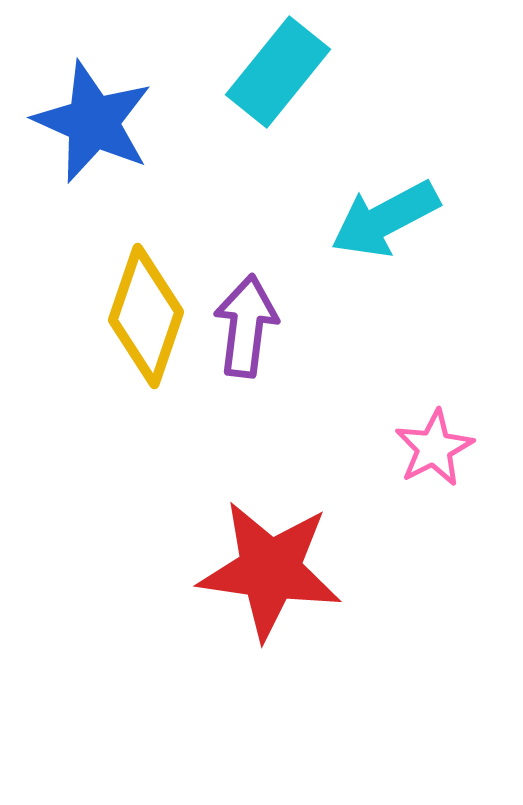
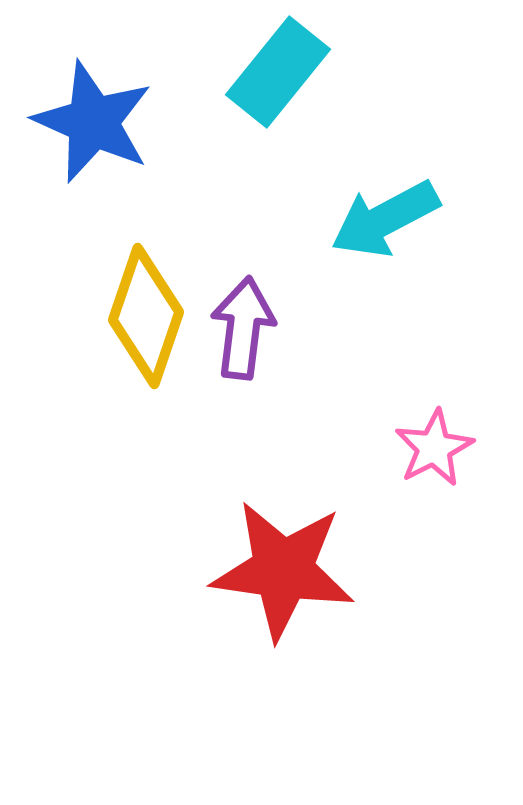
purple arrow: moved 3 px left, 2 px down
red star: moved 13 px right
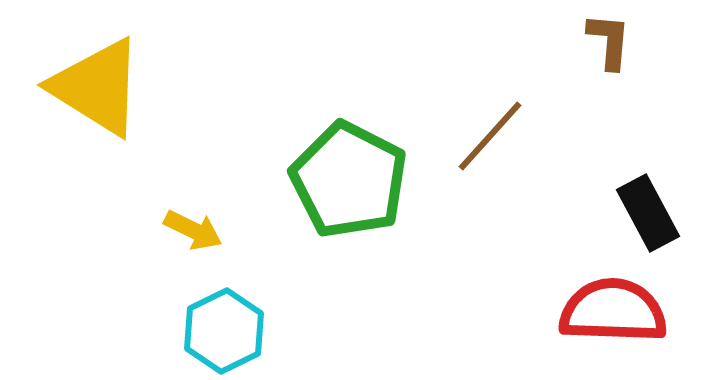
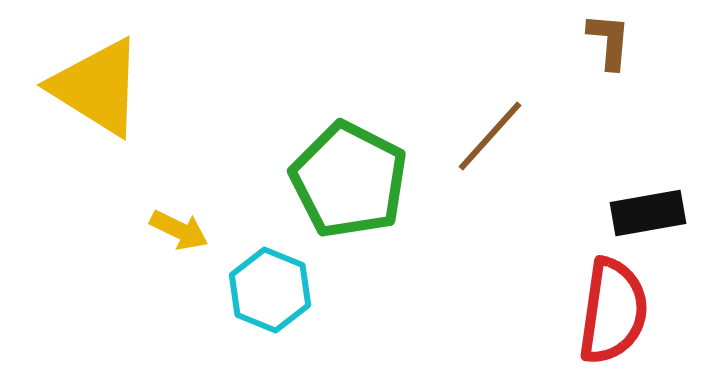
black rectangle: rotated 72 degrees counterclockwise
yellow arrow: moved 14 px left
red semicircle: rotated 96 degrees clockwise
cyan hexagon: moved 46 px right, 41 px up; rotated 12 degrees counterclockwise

**INSTRUCTIONS FOR THE TASK**.
Output all the entries above verbatim, please. No images.

**SOLUTION TO THE EXERCISE**.
purple arrow: moved 3 px left, 2 px down
red star: moved 13 px right
black rectangle: rotated 72 degrees counterclockwise
yellow arrow: moved 14 px left
red semicircle: rotated 96 degrees clockwise
cyan hexagon: moved 46 px right, 41 px up; rotated 12 degrees counterclockwise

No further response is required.